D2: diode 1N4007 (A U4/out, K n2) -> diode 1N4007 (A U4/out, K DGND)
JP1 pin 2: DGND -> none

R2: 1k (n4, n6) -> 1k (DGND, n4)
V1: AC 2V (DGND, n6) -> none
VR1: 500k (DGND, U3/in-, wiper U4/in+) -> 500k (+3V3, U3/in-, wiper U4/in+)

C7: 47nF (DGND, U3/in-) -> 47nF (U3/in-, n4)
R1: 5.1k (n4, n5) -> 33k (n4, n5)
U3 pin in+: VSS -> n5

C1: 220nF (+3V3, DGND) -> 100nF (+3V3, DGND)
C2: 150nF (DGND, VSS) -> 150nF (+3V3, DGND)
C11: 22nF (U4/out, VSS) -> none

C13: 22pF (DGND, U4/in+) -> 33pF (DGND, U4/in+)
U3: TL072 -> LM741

:::

--- To do ---
Among the lines of the listing above, count those that include the string "none" and give that total alone.

--- Your response ---
3